(Instructions for the task) Go through the material below and return each line with the string "none" in it.

(Available data)
- Opening Delimiter -
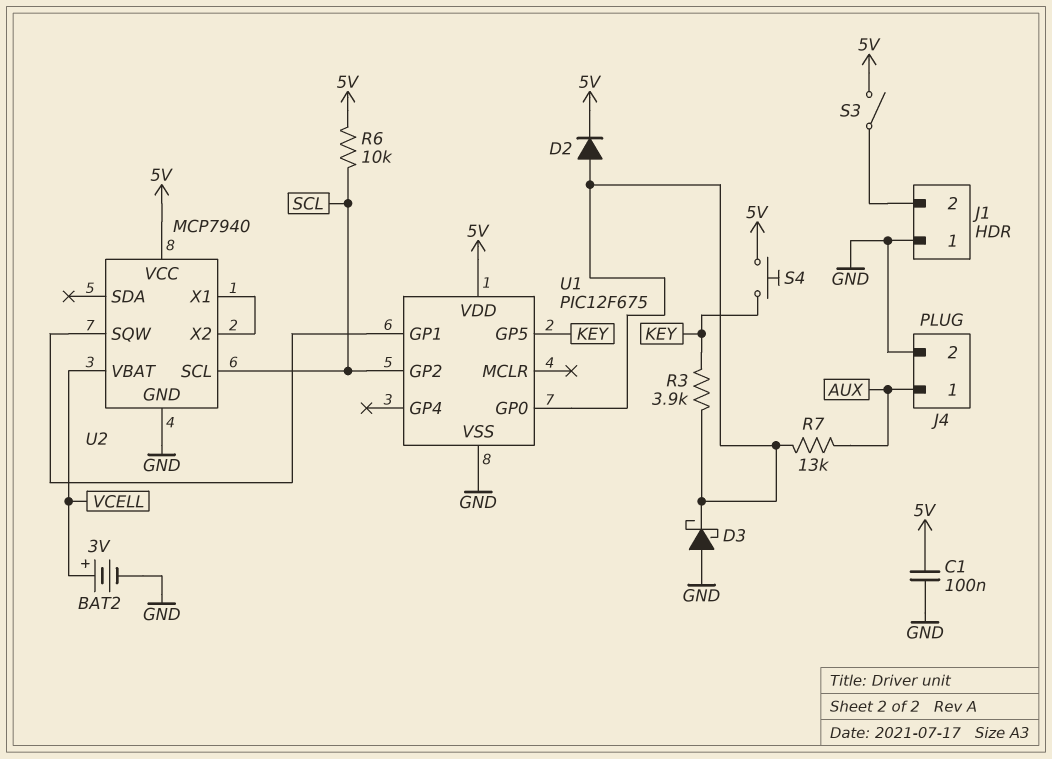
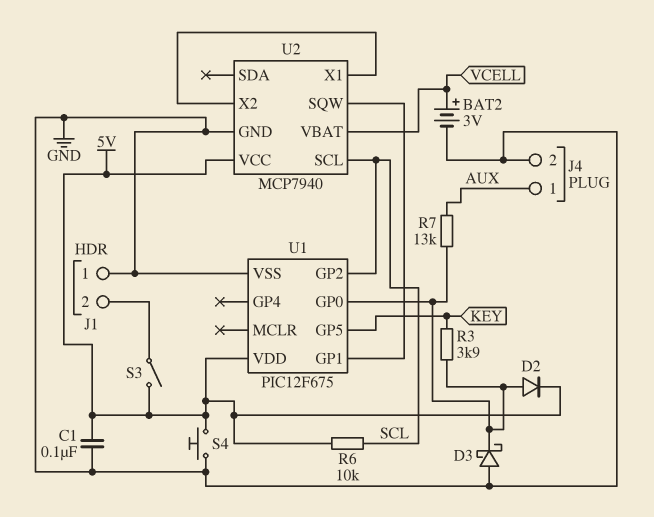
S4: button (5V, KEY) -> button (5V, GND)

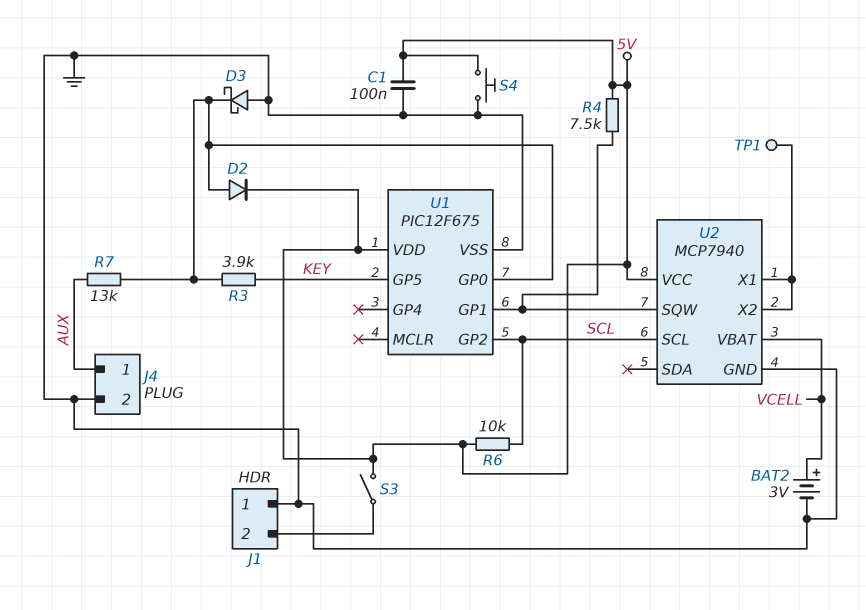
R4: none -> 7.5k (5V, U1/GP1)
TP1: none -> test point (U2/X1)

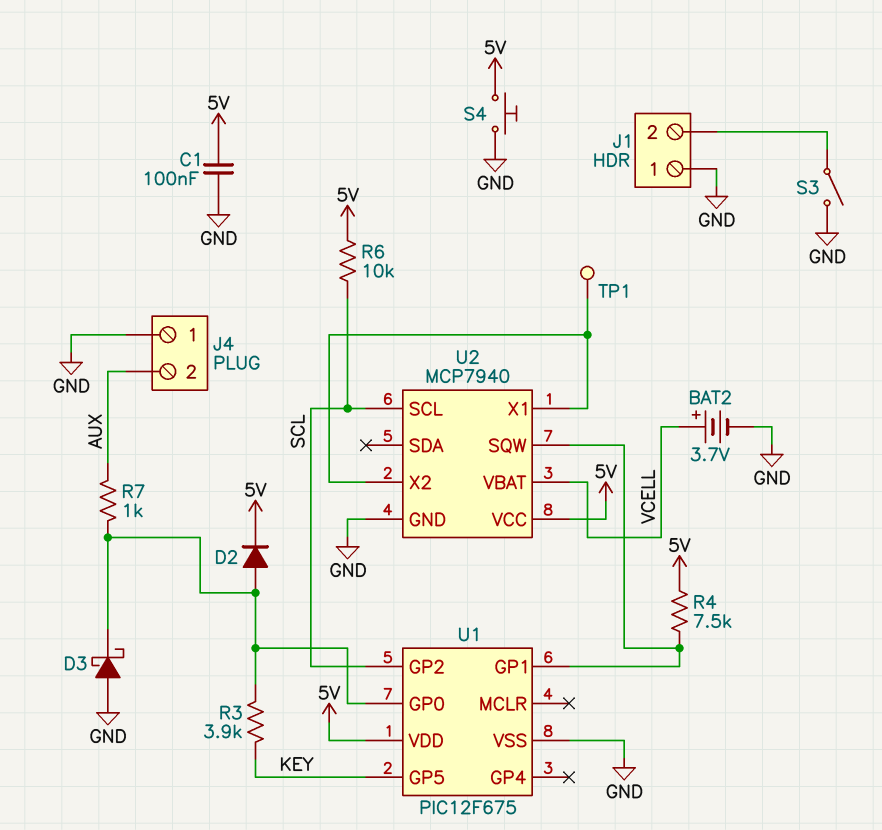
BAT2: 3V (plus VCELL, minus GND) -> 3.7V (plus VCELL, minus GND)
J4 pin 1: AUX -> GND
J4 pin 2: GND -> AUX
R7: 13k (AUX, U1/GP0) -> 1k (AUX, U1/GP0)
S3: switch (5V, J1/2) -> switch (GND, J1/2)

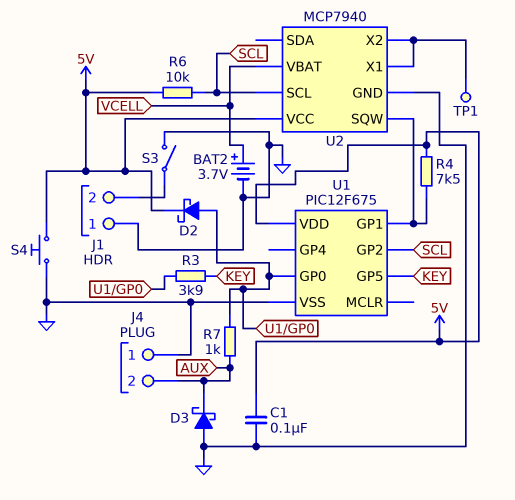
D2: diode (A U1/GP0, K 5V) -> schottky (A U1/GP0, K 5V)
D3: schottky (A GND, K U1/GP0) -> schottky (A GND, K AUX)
- Closing Delimiter -
(Your response)
R4: none -> 7.5k (5V, U1/GP1)
TP1: none -> test point (U2/X1)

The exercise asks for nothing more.